SUPPLIED INFORMATION —
╭──
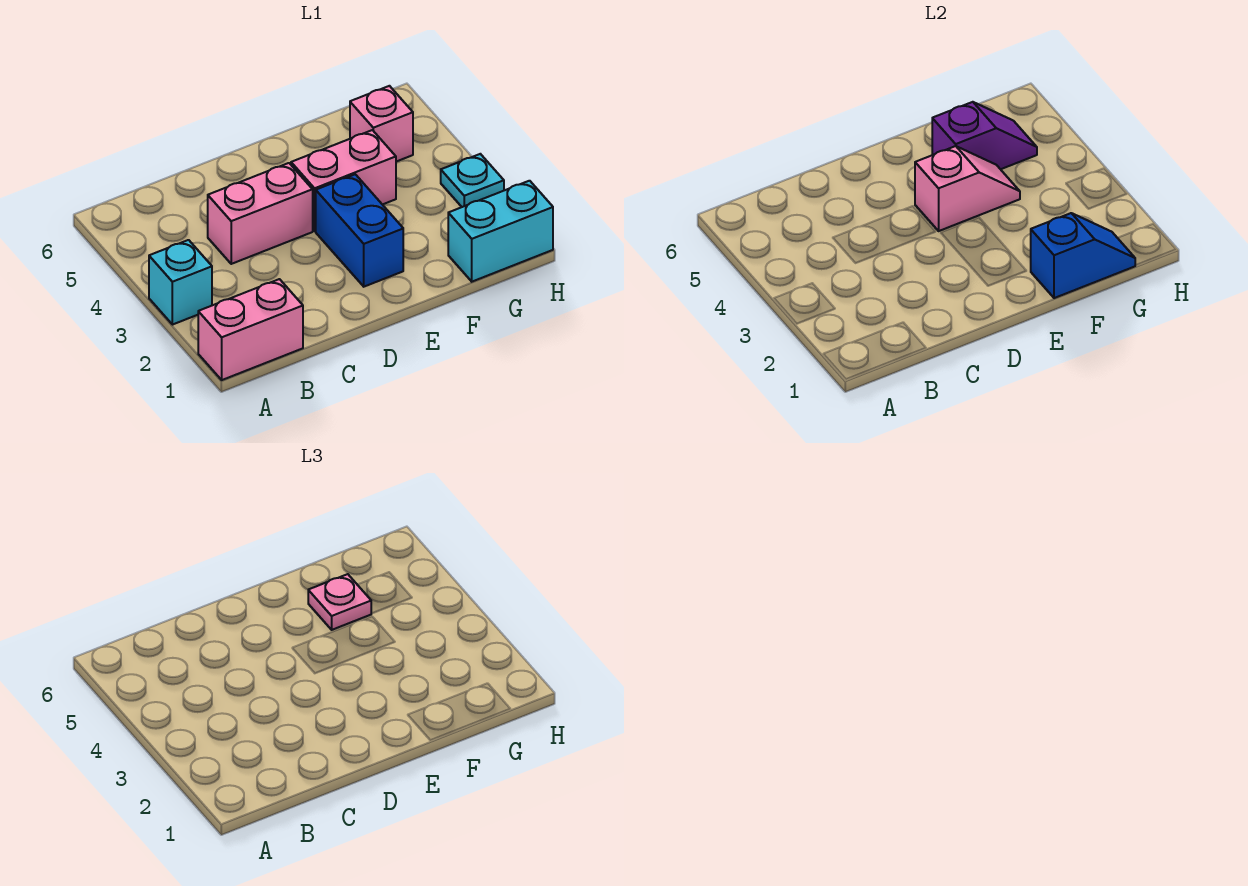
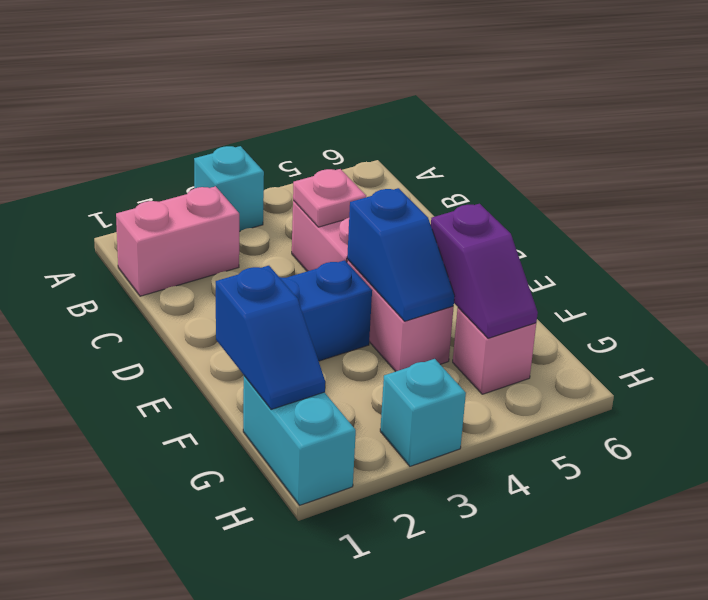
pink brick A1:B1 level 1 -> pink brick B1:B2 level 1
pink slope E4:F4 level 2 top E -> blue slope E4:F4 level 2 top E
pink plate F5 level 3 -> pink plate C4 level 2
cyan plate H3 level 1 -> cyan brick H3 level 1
╰──
WHAT THE TASK ASKS —
Without the pictures, transcribe the listing above exactly.

FINISHED EXERCISE —
pink brick A1:B1 level 1 -> pink brick B1:B2 level 1
pink slope E4:F4 level 2 top E -> blue slope E4:F4 level 2 top E
pink plate F5 level 3 -> pink plate C4 level 2
cyan plate H3 level 1 -> cyan brick H3 level 1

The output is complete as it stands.